• RECORDED DATA:
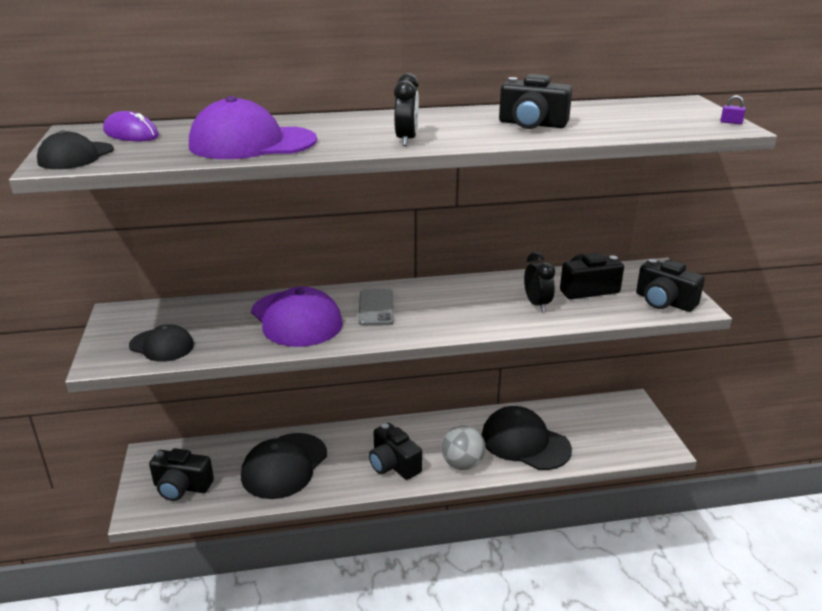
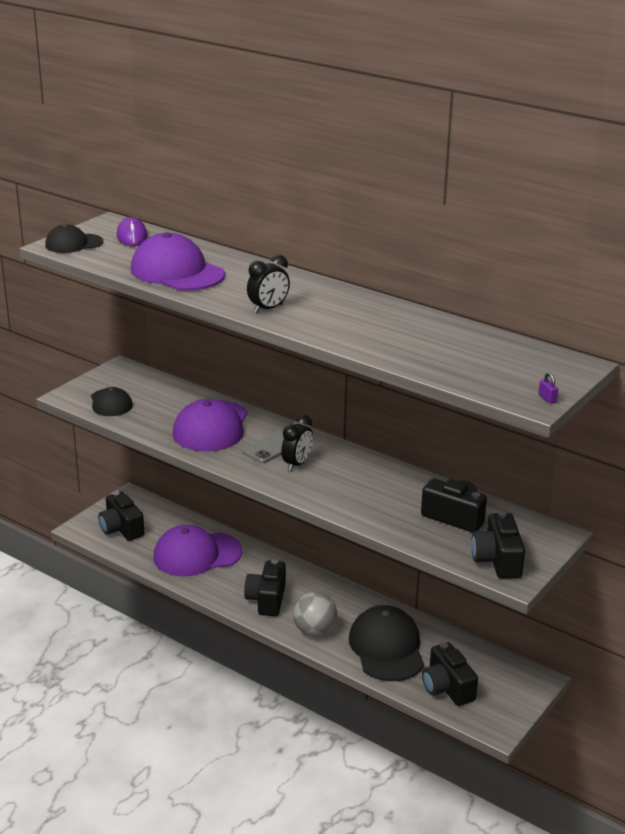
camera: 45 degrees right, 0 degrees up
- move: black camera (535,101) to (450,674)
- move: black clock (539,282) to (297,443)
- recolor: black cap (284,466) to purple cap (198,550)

• PROBLEM TO WORK ON:
Set down the material above as is, without any pictures.

• RESPONSE AREA:
camera: 45 degrees right, 0 degrees up
- move: black camera (535,101) to (450,674)
- move: black clock (539,282) to (297,443)
- recolor: black cap (284,466) to purple cap (198,550)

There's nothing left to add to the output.